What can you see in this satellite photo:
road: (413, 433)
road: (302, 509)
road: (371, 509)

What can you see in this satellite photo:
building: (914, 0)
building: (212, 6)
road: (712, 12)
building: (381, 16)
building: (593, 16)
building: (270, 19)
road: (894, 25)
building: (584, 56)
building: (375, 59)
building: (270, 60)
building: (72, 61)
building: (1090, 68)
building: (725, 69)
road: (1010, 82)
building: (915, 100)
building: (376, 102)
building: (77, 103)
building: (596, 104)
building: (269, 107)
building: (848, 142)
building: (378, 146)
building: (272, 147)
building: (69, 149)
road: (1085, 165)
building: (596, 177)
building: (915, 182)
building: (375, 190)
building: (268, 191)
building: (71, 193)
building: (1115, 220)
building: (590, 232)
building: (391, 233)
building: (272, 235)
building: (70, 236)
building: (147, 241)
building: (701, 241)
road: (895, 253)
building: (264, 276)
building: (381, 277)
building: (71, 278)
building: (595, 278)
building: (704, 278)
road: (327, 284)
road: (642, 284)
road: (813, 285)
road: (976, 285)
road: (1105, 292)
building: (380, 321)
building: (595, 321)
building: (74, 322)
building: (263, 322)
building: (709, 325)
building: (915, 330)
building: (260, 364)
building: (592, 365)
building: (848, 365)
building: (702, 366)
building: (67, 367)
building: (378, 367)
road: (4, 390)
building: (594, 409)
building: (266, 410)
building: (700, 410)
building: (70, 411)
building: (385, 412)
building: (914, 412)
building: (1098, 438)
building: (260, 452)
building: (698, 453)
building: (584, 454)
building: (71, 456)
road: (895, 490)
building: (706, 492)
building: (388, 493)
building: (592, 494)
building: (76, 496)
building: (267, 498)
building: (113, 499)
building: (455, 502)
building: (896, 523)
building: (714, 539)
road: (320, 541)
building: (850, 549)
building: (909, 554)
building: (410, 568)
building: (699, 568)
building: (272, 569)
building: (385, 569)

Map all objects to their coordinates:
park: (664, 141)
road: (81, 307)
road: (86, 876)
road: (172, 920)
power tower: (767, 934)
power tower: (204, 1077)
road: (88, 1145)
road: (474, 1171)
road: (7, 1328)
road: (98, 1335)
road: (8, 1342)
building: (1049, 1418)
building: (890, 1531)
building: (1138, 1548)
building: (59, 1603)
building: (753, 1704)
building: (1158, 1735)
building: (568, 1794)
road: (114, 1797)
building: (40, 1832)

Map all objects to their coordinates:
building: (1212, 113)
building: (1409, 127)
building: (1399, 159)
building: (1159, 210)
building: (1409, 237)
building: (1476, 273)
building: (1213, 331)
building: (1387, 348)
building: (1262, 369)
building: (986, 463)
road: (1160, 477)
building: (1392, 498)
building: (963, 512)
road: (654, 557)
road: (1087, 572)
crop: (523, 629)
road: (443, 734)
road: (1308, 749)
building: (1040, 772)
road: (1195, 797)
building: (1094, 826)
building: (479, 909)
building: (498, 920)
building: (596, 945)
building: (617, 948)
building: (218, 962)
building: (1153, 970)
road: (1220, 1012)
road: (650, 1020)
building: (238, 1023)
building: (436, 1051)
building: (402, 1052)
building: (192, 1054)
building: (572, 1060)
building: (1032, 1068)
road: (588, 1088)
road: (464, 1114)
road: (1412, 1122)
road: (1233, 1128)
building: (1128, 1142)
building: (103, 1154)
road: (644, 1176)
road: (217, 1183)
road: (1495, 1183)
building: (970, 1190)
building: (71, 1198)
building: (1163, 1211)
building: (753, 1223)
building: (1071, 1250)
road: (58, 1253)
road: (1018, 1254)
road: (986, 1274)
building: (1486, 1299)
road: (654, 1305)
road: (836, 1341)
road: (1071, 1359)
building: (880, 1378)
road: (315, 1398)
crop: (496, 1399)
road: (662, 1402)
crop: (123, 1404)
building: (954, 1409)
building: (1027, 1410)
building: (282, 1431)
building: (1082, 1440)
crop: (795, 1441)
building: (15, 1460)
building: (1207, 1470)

**********

> Instructions to follow: Across all of the material above, how many lines contain the word "power"? Only the number should be given.

> Task answer: 2